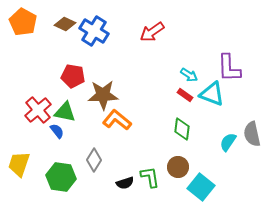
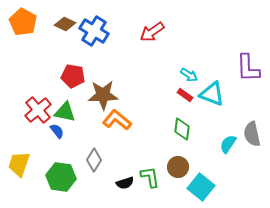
purple L-shape: moved 19 px right
cyan semicircle: moved 2 px down
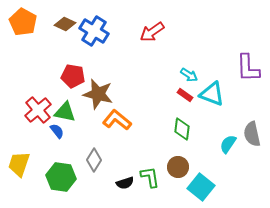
brown star: moved 5 px left, 1 px up; rotated 16 degrees clockwise
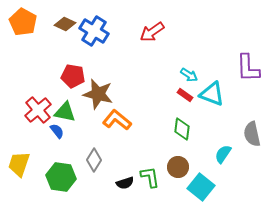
cyan semicircle: moved 5 px left, 10 px down
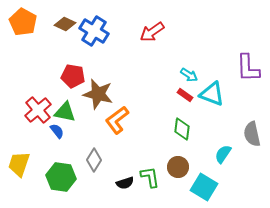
orange L-shape: rotated 76 degrees counterclockwise
cyan square: moved 3 px right; rotated 8 degrees counterclockwise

::::::::

PROMPT
Return every line of text from the data above word for word, in the same order, and leave out the pictures.

RESULT BELOW
purple L-shape: moved 19 px right
cyan semicircle: moved 2 px down
brown star: moved 5 px left, 1 px up; rotated 16 degrees clockwise
cyan semicircle: moved 5 px left, 10 px down
orange L-shape: rotated 76 degrees counterclockwise
cyan square: moved 3 px right; rotated 8 degrees counterclockwise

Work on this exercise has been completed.